Change listing data:
Segment Open

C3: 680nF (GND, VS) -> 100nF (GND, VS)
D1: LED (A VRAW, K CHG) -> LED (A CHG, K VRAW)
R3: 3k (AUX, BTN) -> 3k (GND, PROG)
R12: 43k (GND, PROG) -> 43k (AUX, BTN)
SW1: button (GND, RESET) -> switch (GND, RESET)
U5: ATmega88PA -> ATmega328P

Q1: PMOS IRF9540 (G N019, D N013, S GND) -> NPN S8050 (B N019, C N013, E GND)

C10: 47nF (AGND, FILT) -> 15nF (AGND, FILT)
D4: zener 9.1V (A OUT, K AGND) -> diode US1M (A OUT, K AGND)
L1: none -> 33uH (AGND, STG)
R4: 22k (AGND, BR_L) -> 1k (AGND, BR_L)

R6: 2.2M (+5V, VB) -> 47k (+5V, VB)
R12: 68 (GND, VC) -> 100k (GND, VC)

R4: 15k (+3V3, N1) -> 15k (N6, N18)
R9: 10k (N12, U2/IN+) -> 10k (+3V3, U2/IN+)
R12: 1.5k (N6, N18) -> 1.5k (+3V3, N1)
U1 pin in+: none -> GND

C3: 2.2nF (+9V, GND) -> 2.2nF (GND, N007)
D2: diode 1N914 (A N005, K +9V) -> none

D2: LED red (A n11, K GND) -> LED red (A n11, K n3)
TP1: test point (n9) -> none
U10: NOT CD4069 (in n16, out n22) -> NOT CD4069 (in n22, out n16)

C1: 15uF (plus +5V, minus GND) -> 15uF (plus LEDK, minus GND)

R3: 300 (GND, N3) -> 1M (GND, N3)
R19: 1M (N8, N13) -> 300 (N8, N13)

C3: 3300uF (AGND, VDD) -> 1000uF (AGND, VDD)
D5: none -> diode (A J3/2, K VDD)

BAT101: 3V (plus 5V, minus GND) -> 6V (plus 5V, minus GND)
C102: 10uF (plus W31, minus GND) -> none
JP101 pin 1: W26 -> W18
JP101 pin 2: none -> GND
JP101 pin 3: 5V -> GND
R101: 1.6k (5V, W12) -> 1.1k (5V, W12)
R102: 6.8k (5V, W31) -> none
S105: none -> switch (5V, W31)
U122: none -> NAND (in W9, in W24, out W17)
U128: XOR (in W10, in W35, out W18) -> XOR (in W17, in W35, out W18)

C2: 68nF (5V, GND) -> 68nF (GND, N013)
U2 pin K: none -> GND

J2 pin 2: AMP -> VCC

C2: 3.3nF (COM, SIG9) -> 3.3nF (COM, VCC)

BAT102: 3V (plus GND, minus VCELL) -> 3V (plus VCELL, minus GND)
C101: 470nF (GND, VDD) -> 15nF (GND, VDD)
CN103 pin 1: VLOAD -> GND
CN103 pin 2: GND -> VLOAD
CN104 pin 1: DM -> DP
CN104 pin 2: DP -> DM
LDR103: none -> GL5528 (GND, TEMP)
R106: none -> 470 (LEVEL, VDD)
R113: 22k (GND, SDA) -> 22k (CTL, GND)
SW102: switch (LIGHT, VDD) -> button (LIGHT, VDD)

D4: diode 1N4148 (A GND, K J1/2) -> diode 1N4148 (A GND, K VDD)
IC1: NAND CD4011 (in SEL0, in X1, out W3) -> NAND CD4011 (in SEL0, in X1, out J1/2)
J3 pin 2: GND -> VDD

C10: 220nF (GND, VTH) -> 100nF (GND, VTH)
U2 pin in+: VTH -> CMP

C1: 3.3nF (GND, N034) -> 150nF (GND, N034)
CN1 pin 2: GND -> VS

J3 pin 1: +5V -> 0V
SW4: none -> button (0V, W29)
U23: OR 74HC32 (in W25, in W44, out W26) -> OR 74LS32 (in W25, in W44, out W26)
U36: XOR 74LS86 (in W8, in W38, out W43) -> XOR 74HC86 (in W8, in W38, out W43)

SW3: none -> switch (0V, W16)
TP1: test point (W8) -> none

Segment Closed

WHAT IS EXPECTED → Return exactly, and only, the lines above starting at the line that contains "C2: 3.3nF (COM, SIG9) -> 3.3nF (COM, VCC)" and ending at the line that contains "R106: none -> 470 (LEVEL, VDD)".

RESULT BELOW →
C2: 3.3nF (COM, SIG9) -> 3.3nF (COM, VCC)

BAT102: 3V (plus GND, minus VCELL) -> 3V (plus VCELL, minus GND)
C101: 470nF (GND, VDD) -> 15nF (GND, VDD)
CN103 pin 1: VLOAD -> GND
CN103 pin 2: GND -> VLOAD
CN104 pin 1: DM -> DP
CN104 pin 2: DP -> DM
LDR103: none -> GL5528 (GND, TEMP)
R106: none -> 470 (LEVEL, VDD)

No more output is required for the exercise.